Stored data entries
================
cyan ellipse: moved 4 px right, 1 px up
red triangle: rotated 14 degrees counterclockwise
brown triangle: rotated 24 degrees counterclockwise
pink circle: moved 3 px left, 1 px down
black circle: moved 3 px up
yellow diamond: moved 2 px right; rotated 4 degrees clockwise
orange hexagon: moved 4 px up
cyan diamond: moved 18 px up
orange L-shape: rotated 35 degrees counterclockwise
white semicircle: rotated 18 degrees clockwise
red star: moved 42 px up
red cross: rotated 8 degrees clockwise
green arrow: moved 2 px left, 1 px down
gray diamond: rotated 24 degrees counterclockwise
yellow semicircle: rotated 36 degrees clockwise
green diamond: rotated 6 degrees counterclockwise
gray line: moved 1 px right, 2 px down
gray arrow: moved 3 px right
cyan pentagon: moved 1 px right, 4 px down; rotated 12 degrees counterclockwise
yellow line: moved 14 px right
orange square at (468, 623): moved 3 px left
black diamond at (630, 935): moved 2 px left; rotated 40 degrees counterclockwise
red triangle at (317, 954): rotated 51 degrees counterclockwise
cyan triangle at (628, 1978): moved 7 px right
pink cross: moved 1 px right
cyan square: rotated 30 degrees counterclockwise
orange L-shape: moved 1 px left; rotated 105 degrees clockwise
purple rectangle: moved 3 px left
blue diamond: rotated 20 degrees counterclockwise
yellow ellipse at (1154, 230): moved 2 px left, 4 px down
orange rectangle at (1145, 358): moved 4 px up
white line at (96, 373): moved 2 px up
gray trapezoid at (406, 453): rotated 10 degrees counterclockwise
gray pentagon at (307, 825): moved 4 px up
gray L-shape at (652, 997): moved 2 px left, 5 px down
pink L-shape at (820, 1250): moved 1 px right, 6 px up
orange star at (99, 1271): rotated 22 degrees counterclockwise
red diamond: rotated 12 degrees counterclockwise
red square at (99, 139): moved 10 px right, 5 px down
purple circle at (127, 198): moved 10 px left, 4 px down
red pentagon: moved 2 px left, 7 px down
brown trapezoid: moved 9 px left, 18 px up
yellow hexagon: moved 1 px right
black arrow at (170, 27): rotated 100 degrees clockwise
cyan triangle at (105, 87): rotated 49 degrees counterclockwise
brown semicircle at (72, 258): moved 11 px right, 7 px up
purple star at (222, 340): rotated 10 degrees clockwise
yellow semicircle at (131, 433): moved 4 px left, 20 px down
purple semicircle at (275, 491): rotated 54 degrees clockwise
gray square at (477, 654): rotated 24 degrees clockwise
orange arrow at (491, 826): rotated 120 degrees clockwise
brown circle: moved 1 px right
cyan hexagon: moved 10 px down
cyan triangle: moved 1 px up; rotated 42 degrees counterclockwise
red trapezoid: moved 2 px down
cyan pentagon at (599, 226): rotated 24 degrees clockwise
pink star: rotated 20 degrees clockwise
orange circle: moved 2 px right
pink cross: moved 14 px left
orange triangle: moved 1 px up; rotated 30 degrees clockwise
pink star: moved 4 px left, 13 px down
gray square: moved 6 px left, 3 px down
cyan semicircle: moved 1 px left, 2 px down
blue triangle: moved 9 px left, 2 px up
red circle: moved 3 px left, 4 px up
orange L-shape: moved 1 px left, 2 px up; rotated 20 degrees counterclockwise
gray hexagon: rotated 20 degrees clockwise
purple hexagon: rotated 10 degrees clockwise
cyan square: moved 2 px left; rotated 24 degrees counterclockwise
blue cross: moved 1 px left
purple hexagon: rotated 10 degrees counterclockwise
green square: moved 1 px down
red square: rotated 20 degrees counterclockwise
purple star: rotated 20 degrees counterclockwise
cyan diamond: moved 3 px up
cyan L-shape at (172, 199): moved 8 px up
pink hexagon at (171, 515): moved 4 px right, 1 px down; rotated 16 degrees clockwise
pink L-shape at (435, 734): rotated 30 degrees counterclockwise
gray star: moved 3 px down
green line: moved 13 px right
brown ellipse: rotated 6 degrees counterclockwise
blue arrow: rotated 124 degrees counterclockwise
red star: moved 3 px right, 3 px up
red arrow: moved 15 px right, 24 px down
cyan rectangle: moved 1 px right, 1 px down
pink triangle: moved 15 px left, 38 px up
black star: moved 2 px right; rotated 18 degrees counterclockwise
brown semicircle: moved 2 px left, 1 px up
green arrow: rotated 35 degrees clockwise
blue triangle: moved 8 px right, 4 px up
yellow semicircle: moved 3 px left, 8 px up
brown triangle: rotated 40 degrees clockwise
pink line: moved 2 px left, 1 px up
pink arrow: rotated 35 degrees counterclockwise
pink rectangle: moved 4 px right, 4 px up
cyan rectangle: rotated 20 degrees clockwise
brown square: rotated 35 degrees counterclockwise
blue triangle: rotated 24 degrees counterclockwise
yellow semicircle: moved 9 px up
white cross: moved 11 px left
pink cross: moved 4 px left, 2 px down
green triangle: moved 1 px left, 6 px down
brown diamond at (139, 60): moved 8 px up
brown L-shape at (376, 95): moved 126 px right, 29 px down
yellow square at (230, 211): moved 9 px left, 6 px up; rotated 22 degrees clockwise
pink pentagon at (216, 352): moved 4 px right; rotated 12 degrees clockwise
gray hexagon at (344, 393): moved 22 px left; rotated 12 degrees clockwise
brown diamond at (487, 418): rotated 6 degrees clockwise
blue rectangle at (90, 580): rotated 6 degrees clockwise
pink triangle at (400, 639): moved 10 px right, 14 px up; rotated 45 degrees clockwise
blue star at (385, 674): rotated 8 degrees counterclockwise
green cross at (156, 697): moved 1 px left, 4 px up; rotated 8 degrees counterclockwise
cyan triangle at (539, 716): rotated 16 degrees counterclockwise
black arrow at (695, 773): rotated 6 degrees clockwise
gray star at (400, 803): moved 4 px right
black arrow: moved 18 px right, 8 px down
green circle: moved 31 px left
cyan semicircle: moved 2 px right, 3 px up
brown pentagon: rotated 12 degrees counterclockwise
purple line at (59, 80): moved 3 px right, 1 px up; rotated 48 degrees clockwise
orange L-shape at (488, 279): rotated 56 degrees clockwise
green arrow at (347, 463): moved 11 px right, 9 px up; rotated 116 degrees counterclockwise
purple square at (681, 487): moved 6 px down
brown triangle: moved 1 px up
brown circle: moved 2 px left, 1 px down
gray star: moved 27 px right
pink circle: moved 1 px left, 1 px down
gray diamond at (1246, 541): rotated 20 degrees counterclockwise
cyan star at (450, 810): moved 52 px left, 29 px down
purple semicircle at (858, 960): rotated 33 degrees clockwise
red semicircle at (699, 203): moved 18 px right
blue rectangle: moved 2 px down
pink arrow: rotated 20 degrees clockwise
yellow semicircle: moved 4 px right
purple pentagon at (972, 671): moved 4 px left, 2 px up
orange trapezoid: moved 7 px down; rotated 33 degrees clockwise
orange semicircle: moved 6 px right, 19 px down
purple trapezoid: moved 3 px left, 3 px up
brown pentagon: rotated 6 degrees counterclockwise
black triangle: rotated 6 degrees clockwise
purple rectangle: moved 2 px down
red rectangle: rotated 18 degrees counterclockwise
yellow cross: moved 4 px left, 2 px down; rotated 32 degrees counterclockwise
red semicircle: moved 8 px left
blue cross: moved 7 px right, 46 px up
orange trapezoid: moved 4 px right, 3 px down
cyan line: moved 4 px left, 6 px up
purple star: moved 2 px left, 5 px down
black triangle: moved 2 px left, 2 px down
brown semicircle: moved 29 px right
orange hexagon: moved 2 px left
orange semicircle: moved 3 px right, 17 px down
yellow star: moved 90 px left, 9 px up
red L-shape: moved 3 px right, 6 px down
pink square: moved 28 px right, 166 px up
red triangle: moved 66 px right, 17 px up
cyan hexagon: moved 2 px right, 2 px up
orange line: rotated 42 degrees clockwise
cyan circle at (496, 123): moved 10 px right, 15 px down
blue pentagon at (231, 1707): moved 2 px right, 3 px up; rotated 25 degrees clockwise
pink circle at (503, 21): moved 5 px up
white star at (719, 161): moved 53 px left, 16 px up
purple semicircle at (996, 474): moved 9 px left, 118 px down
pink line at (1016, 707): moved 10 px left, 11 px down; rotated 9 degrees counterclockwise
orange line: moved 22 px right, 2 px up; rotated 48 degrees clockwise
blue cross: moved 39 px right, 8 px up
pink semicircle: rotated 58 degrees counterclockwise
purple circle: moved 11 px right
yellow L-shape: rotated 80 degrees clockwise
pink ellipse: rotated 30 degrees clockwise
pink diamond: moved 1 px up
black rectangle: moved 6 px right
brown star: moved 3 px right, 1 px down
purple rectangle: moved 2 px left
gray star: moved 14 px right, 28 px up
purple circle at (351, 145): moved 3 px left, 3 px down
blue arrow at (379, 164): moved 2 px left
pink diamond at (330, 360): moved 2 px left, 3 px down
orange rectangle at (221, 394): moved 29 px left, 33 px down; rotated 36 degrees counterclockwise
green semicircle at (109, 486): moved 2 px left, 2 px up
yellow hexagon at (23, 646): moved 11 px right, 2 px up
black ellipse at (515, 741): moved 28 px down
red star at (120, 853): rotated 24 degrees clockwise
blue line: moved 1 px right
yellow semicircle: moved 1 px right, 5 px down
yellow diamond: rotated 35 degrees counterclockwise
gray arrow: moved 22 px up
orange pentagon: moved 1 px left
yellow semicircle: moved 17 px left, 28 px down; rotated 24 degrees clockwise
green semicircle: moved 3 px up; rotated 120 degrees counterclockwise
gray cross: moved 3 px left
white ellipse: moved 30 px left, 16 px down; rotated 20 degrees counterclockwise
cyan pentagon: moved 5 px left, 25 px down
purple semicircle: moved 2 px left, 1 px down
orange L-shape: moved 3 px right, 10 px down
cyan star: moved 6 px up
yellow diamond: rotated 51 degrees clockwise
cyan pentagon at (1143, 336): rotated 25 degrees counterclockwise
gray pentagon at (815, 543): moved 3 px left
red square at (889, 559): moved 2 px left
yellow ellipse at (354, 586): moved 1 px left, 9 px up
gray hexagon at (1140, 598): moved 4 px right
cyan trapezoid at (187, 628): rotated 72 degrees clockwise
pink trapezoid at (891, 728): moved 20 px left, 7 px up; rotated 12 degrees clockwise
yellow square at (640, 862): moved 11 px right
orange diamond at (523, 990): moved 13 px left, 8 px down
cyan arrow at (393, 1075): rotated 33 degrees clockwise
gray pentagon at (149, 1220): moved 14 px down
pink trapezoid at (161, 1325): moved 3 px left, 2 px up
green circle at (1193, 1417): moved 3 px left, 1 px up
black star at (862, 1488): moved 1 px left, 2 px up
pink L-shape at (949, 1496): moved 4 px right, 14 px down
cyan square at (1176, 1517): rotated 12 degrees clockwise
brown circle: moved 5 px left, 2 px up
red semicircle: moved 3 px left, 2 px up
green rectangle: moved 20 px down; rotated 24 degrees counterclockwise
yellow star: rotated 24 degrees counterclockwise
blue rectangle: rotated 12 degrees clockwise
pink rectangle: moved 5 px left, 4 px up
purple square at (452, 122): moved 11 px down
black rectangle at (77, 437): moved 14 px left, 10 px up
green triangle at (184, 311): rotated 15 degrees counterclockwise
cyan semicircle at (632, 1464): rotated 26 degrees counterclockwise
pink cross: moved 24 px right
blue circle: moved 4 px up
================
Instructions for the task:
Restate, word for word and with nothing added, the lines from the beginning of the records above through the line that contains "yellow diamond: moved".

Task result:
cyan ellipse: moved 4 px right, 1 px up
red triangle: rotated 14 degrees counterclockwise
brown triangle: rotated 24 degrees counterclockwise
pink circle: moved 3 px left, 1 px down
black circle: moved 3 px up
yellow diamond: moved 2 px right; rotated 4 degrees clockwise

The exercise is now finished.